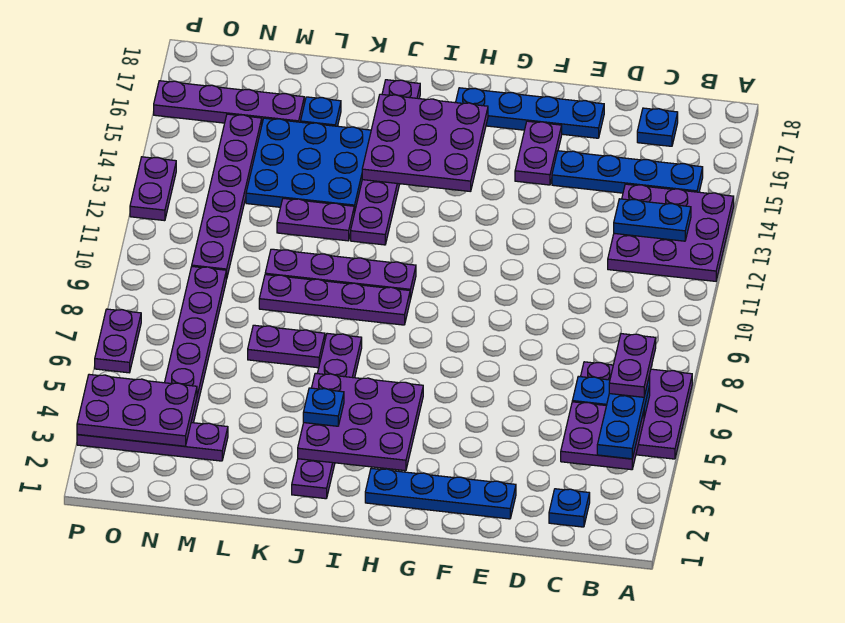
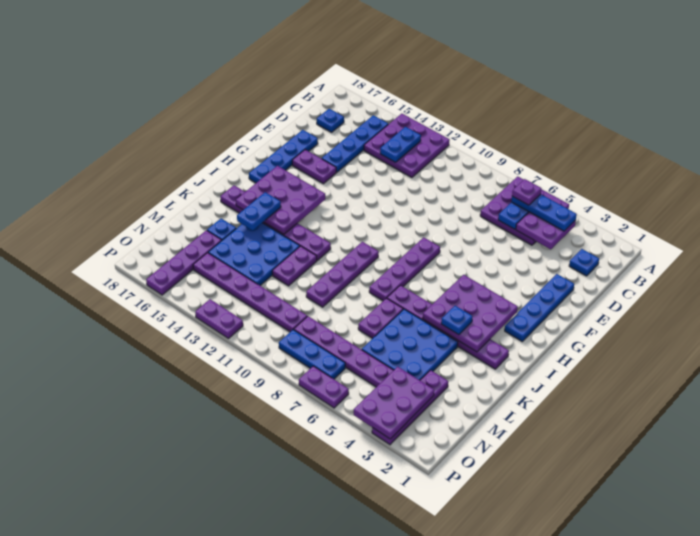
purple plate B6:B7 level 4 -> purple plate B6 level 4
purple plate I9:L9 level 1 -> purple plate G8:J8 level 1
none -> blue plate J15:K15 level 3
none -> blue plate K4:M6 level 1
none -> blue plate O7:O9 level 1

========

> Instructions for the task
An exact copy of the entries, minus the pictures, is what to return.

> Answer to this problem
purple plate B6:B7 level 4 -> purple plate B6 level 4
purple plate I9:L9 level 1 -> purple plate G8:J8 level 1
none -> blue plate J15:K15 level 3
none -> blue plate K4:M6 level 1
none -> blue plate O7:O9 level 1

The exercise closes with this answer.